▶ **Data lines**

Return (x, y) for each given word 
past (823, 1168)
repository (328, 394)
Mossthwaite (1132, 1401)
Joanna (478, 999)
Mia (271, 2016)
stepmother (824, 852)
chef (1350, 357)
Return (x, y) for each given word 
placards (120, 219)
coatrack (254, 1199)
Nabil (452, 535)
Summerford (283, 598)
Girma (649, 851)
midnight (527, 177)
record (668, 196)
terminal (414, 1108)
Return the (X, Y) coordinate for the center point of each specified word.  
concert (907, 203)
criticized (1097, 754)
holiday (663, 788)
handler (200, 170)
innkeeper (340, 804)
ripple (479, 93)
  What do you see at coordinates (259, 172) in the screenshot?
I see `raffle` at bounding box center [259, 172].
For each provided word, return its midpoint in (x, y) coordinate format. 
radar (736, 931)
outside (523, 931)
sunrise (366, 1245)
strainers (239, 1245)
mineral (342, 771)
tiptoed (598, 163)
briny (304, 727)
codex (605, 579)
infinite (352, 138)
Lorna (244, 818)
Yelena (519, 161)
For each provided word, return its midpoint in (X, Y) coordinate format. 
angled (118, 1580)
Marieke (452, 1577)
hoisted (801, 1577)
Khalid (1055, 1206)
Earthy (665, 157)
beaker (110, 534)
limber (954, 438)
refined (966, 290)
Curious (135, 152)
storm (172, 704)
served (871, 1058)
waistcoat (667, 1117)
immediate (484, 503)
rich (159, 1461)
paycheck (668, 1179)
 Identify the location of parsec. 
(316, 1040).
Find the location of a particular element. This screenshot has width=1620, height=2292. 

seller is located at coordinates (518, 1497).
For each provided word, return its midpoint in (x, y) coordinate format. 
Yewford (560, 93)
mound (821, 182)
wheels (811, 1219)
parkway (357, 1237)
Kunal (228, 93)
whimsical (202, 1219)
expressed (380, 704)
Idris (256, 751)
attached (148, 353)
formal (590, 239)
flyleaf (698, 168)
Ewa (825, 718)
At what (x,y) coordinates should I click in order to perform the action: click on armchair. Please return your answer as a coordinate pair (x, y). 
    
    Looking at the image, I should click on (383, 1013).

▶ **To be done**
Reproduce the entire listing above, swapping every "provided" for "listed" and keeping everything else the same.

▶ **Full output**
Return (x, y) for each given word 
past (823, 1168)
repository (328, 394)
Mossthwaite (1132, 1401)
Joanna (478, 999)
Mia (271, 2016)
stepmother (824, 852)
chef (1350, 357)
Return (x, y) for each given word 
placards (120, 219)
coatrack (254, 1199)
Nabil (452, 535)
Summerford (283, 598)
Girma (649, 851)
midnight (527, 177)
record (668, 196)
terminal (414, 1108)
Return the (X, Y) coordinate for the center point of each specified word.  
concert (907, 203)
criticized (1097, 754)
holiday (663, 788)
handler (200, 170)
innkeeper (340, 804)
ripple (479, 93)
  What do you see at coordinates (259, 172) in the screenshot?
I see `raffle` at bounding box center [259, 172].
For each listed word, return its midpoint in (x, y) coordinate format. 
radar (736, 931)
outside (523, 931)
sunrise (366, 1245)
strainers (239, 1245)
mineral (342, 771)
tiptoed (598, 163)
briny (304, 727)
codex (605, 579)
infinite (352, 138)
Lorna (244, 818)
Yelena (519, 161)
For each listed word, return its midpoint in (X, Y) coordinate format. 
angled (118, 1580)
Marieke (452, 1577)
hoisted (801, 1577)
Khalid (1055, 1206)
Earthy (665, 157)
beaker (110, 534)
limber (954, 438)
refined (966, 290)
Curious (135, 152)
storm (172, 704)
served (871, 1058)
waistcoat (667, 1117)
immediate (484, 503)
rich (159, 1461)
paycheck (668, 1179)
 Identify the location of parsec. 
(316, 1040).
Find the location of a particular element. This screenshot has width=1620, height=2292. 

seller is located at coordinates (518, 1497).
For each listed word, return its midpoint in (x, y) coordinate format. 
Yewford (560, 93)
mound (821, 182)
wheels (811, 1219)
parkway (357, 1237)
Kunal (228, 93)
whimsical (202, 1219)
expressed (380, 704)
Idris (256, 751)
attached (148, 353)
formal (590, 239)
flyleaf (698, 168)
Ewa (825, 718)
At what (x,y) coordinates should I click in order to perform the action: click on armchair. Please return your answer as a coordinate pair (x, y). 
    
    Looking at the image, I should click on (383, 1013).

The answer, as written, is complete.